= Problem to solve =
Whatever the records below say, write them all out exactly.

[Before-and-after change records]
- - -
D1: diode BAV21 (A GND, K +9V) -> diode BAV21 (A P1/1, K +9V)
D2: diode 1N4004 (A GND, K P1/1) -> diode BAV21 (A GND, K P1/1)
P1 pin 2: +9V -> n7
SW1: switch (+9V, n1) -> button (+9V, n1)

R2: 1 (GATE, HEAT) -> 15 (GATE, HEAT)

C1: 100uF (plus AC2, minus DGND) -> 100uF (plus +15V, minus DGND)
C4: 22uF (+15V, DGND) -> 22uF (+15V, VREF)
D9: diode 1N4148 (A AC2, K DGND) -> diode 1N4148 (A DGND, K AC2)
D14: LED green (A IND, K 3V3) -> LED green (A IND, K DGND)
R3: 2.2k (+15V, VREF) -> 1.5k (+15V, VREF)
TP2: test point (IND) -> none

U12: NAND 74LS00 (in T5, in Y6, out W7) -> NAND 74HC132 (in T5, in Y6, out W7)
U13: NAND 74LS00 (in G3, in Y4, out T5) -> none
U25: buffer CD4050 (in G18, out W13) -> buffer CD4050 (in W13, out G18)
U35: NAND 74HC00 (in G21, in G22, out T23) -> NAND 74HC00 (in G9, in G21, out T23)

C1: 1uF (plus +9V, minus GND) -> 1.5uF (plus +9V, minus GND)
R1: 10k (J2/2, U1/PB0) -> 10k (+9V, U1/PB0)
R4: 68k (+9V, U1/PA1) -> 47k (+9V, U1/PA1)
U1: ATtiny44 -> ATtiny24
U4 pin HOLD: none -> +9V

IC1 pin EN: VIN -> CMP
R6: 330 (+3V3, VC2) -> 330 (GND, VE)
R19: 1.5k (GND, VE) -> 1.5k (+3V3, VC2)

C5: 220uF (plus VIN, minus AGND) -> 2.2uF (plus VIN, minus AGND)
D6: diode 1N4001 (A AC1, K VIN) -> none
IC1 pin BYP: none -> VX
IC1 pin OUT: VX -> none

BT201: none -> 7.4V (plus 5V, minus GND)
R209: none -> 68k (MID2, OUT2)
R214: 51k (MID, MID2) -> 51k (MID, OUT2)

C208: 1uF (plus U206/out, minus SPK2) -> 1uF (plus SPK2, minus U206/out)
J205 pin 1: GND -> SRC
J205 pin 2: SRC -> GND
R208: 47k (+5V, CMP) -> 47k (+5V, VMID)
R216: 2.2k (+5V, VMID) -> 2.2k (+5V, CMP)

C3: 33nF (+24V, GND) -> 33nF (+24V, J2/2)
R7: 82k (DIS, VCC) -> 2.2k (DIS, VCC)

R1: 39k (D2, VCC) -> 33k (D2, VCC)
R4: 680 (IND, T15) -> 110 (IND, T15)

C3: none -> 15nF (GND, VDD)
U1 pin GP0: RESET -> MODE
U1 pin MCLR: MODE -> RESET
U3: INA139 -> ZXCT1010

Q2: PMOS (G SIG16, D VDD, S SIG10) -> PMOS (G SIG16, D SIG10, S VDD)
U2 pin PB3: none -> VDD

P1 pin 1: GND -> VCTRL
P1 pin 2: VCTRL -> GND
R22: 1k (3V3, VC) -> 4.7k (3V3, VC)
- - -
= Solution to this task =
D1: diode BAV21 (A GND, K +9V) -> diode BAV21 (A P1/1, K +9V)
D2: diode 1N4004 (A GND, K P1/1) -> diode BAV21 (A GND, K P1/1)
P1 pin 2: +9V -> n7
SW1: switch (+9V, n1) -> button (+9V, n1)

R2: 1 (GATE, HEAT) -> 15 (GATE, HEAT)

C1: 100uF (plus AC2, minus DGND) -> 100uF (plus +15V, minus DGND)
C4: 22uF (+15V, DGND) -> 22uF (+15V, VREF)
D9: diode 1N4148 (A AC2, K DGND) -> diode 1N4148 (A DGND, K AC2)
D14: LED green (A IND, K 3V3) -> LED green (A IND, K DGND)
R3: 2.2k (+15V, VREF) -> 1.5k (+15V, VREF)
TP2: test point (IND) -> none

U12: NAND 74LS00 (in T5, in Y6, out W7) -> NAND 74HC132 (in T5, in Y6, out W7)
U13: NAND 74LS00 (in G3, in Y4, out T5) -> none
U25: buffer CD4050 (in G18, out W13) -> buffer CD4050 (in W13, out G18)
U35: NAND 74HC00 (in G21, in G22, out T23) -> NAND 74HC00 (in G9, in G21, out T23)

C1: 1uF (plus +9V, minus GND) -> 1.5uF (plus +9V, minus GND)
R1: 10k (J2/2, U1/PB0) -> 10k (+9V, U1/PB0)
R4: 68k (+9V, U1/PA1) -> 47k (+9V, U1/PA1)
U1: ATtiny44 -> ATtiny24
U4 pin HOLD: none -> +9V

IC1 pin EN: VIN -> CMP
R6: 330 (+3V3, VC2) -> 330 (GND, VE)
R19: 1.5k (GND, VE) -> 1.5k (+3V3, VC2)

C5: 220uF (plus VIN, minus AGND) -> 2.2uF (plus VIN, minus AGND)
D6: diode 1N4001 (A AC1, K VIN) -> none
IC1 pin BYP: none -> VX
IC1 pin OUT: VX -> none

BT201: none -> 7.4V (plus 5V, minus GND)
R209: none -> 68k (MID2, OUT2)
R214: 51k (MID, MID2) -> 51k (MID, OUT2)

C208: 1uF (plus U206/out, minus SPK2) -> 1uF (plus SPK2, minus U206/out)
J205 pin 1: GND -> SRC
J205 pin 2: SRC -> GND
R208: 47k (+5V, CMP) -> 47k (+5V, VMID)
R216: 2.2k (+5V, VMID) -> 2.2k (+5V, CMP)

C3: 33nF (+24V, GND) -> 33nF (+24V, J2/2)
R7: 82k (DIS, VCC) -> 2.2k (DIS, VCC)

R1: 39k (D2, VCC) -> 33k (D2, VCC)
R4: 680 (IND, T15) -> 110 (IND, T15)

C3: none -> 15nF (GND, VDD)
U1 pin GP0: RESET -> MODE
U1 pin MCLR: MODE -> RESET
U3: INA139 -> ZXCT1010

Q2: PMOS (G SIG16, D VDD, S SIG10) -> PMOS (G SIG16, D SIG10, S VDD)
U2 pin PB3: none -> VDD

P1 pin 1: GND -> VCTRL
P1 pin 2: VCTRL -> GND
R22: 1k (3V3, VC) -> 4.7k (3V3, VC)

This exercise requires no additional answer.